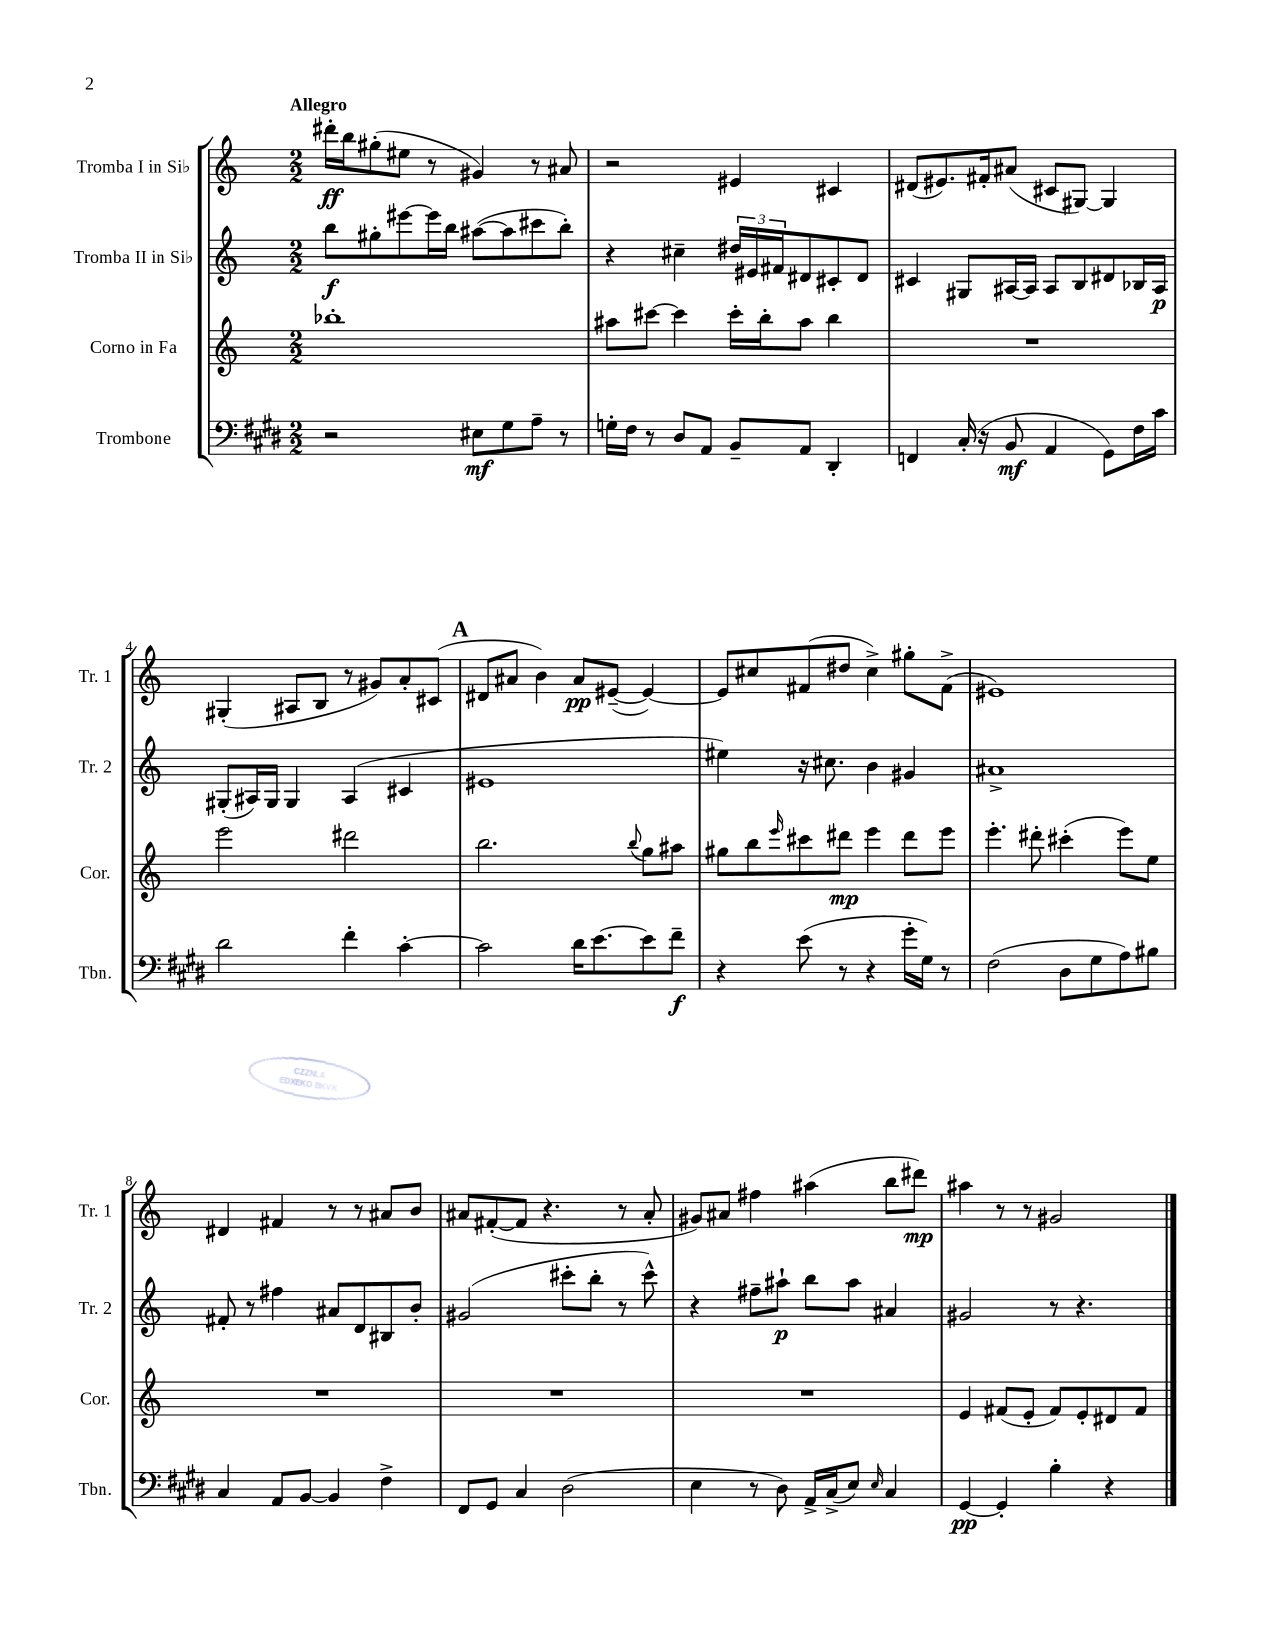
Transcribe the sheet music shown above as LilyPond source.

<<
\new StaffGroup <<
\new Staff = "s0" \with { instrumentName = "Tromba I in Sib" shortInstrumentName = "Tr. 1" } {
    \clef treble \key c \major \numericTimeSignature \time 2/2 \tempo "Allegro"
    dis'''16-.\ff b''16 gis''8-.( eis''8 r8 gis'4) r8 ais'8 |
    r2 eis'4 cis'4 |
    dis'8( eis'8.) fis'16-. ais'8( cis'8 gis8~) gis4 |
    gis4-.( ais8 b8 r8 gis'8) a'8-. cis'8( |
    \mark \markup { \bold "A" } dis'8 ais'8 b'4) ais'8\pp eis'8~--( eis'4~) |
    eis'8 cis''8 fis'8( dis''8 cis''4->) gis''8-. fis'8->( |
    eis'1) |
    dis'4 fis'4 r8 r8 ais'8 b'8 |
    ais'8 fis'8~-.( fis'8 r4. r8 ais'8-. |
    gis'8) ais'8 fis''4 ais''4( b''8 dis'''8\mp) |
    ais''4 r8 r8 gis'2 \bar "|." |
}
\new Staff = "s1" \with { instrumentName = "Tromba II in Sib" shortInstrumentName = "Tr. 2" } {
    \clef treble \key c \major \numericTimeSignature \time 2/2
    b''8\f gis''8-. eis'''8~ eis'''16 b''16 ais''8~( ais''8 cis'''8 b''8-.) |
    r4 cis''4-- \tuplet 3/2 { dis''16 eis'16 fis'16 } dis'8 cis'8-. dis'8 |
    cis'4 gis8 ais16~ ais16 ais8 b8 dis'8 bes16 ais16\p |
    gis8-.( ais16) gis16 gis4 ais4( cis'4 |
    \mark \markup { \bold "A" } eis'1 |
    eis''4) r16 cis''8. b'4 gis'4 |
    ais'1-> |
    fis'8-. r8 fis''4 ais'8 d'8 bis8 b'8-. |
    gis'2( cis'''8-. b''8-. r8 cis'''8-^) |
    r4 fis''8-- ais''8-!\p b''8 ais''8 ais'4 |
    gis'2 r8 r4. \bar "|." |
}
\new Staff = "s2" \with { instrumentName = "Corno in Fa" shortInstrumentName = "Cor." } {
    \clef treble \key c \major \numericTimeSignature \time 2/2
    bes''1-. |
    ais''8 cis'''8~ cis'''4 cis'''16-. b''16-. ais''8 b''4 |
    R1 |
    e'''2 dis'''2 |
    \mark \markup { \bold "A" } b''2. \appoggiatura { b''8 } g''8 ais''8 |
    gis''8 b''8 \grace { e'''16 } cis'''8 dis'''8\mp e'''4 dis'''8 e'''8 |
    e'''4.-. dis'''8-. cis'''4-.( e'''8) e''8 |
    R1 |
    R1 |
    R1 |
    e'4 fis'8( e'8-. fis'8) e'8-. dis'8 fis'8 \bar "|." |
}
\new Staff = "s3" \with { instrumentName = "Trombone" shortInstrumentName = "Tbn." } {
    \clef bass \key e \major \numericTimeSignature \time 2/2
    r2 eis8\mf gis8 a8-- r8 |
    g16-. fis16 r8 dis8 a,8 b,8-- a,8 dis,4-. |
    f,4 cis16-.( r16 b,8\mf a,4 gis,8) fis16 cis'16 |
    dis'2 fis'4-. cis'4~-. |
    \mark \markup { \bold "A" } cis'2 dis'16 e'8.~ e'8 fis'8--\f |
    r4 e'8( r8 r4 gis'16-. gis16) r8 |
    fis2( dis8 gis8 a8) bis8 |
    cis4 a,8 b,8~ b,4 fis4-> |
    fis,8 gis,8 cis4 dis2( |
    e4 r8 dis8) a,16-> cis16->( e8) \grace { e16 } cis4 |
    gis,4~\pp gis,4-. b4-. r4 \bar "|." |
}
>>
>>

------------------------------------

== TASK ==
How many lines in the records above contain the word "clef"? Give only the number.

== TASK RESULT ==
4